**Problem**
Repeat the entries exactly. Leave nothing out.
== Task inputs ==
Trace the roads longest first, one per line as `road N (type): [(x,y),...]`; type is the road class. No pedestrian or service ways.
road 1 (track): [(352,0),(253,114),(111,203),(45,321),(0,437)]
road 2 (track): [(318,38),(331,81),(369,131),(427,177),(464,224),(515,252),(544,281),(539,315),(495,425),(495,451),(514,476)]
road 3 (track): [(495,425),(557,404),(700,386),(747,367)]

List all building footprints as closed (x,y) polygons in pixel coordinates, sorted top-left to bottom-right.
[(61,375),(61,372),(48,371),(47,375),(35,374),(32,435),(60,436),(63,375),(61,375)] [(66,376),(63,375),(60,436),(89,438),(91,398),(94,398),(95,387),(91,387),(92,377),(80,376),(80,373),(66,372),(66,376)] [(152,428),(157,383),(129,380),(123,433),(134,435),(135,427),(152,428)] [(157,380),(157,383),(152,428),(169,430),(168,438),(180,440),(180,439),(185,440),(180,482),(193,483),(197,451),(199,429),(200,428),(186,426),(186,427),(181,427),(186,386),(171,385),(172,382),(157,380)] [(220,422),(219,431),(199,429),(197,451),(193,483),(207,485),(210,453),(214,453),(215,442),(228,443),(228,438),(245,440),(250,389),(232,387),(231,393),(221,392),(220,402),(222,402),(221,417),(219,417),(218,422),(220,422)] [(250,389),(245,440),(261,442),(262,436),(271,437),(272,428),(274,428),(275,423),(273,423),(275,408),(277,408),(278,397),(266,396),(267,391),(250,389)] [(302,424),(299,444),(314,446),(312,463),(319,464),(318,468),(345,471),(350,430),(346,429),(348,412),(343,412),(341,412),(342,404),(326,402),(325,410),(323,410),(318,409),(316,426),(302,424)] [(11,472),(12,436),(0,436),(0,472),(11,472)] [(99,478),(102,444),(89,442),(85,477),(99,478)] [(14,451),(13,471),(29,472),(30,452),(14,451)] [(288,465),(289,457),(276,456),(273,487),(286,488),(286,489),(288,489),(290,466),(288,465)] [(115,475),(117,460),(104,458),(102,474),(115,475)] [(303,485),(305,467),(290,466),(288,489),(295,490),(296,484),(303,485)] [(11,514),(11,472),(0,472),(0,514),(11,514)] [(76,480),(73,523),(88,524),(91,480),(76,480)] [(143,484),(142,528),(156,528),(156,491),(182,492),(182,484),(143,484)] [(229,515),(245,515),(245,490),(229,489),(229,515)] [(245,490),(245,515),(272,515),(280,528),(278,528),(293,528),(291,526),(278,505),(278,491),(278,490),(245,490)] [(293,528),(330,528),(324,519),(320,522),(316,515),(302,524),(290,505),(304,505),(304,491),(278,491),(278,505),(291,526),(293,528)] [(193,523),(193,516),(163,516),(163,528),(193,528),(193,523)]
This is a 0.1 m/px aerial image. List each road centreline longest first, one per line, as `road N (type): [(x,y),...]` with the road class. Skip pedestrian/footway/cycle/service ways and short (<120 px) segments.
===
**Answer to this exercise**
Trace the roads longest first, one per line as `road N (type): [(x,y),...]`; type is the road class. No pedestrian or service ways.
road 1 (track): [(352,0),(253,114),(111,203),(45,321),(0,437)]
road 2 (track): [(318,38),(331,81),(369,131),(427,177),(464,224),(515,252),(544,281),(539,315),(495,425),(495,451),(514,476)]
road 3 (track): [(495,425),(557,404),(700,386),(747,367)]

List all building footprints as closed (x,y) polygons in pixel coordinates, sorted top-left to bottom-right.
[(61,375),(61,372),(48,371),(47,375),(35,374),(32,435),(60,436),(63,375),(61,375)] [(66,376),(63,375),(60,436),(89,438),(91,398),(94,398),(95,387),(91,387),(92,377),(80,376),(80,373),(66,372),(66,376)] [(152,428),(157,383),(129,380),(123,433),(134,435),(135,427),(152,428)] [(157,380),(157,383),(152,428),(169,430),(168,438),(180,440),(180,439),(185,440),(180,482),(193,483),(197,451),(199,429),(200,428),(186,426),(186,427),(181,427),(186,386),(171,385),(172,382),(157,380)] [(220,422),(219,431),(199,429),(197,451),(193,483),(207,485),(210,453),(214,453),(215,442),(228,443),(228,438),(245,440),(250,389),(232,387),(231,393),(221,392),(220,402),(222,402),(221,417),(219,417),(218,422),(220,422)] [(250,389),(245,440),(261,442),(262,436),(271,437),(272,428),(274,428),(275,423),(273,423),(275,408),(277,408),(278,397),(266,396),(267,391),(250,389)] [(302,424),(299,444),(314,446),(312,463),(319,464),(318,468),(345,471),(350,430),(346,429),(348,412),(343,412),(341,412),(342,404),(326,402),(325,410),(323,410),(318,409),(316,426),(302,424)] [(11,472),(12,436),(0,436),(0,472),(11,472)] [(99,478),(102,444),(89,442),(85,477),(99,478)] [(14,451),(13,471),(29,472),(30,452),(14,451)] [(288,465),(289,457),(276,456),(273,487),(286,488),(286,489),(288,489),(290,466),(288,465)] [(115,475),(117,460),(104,458),(102,474),(115,475)] [(303,485),(305,467),(290,466),(288,489),(295,490),(296,484),(303,485)] [(11,514),(11,472),(0,472),(0,514),(11,514)] [(76,480),(73,523),(88,524),(91,480),(76,480)] [(143,484),(142,528),(156,528),(156,491),(182,492),(182,484),(143,484)] [(229,515),(245,515),(245,490),(229,489),(229,515)] [(245,490),(245,515),(272,515),(280,528),(278,528),(293,528),(291,526),(278,505),(278,491),(278,490),(245,490)] [(293,528),(330,528),(324,519),(320,522),(316,515),(302,524),(290,505),(304,505),(304,491),(278,491),(278,505),(291,526),(293,528)] [(193,523),(193,516),(163,516),(163,528),(193,528),(193,523)]
This is a 0.1 m/px aerial image. List each road centreline longest first, one per line, as `road N (type): [(x,y),...]` with the road class. Skip pedestrian/footway/cycle/service ways and short (<120 px) segments.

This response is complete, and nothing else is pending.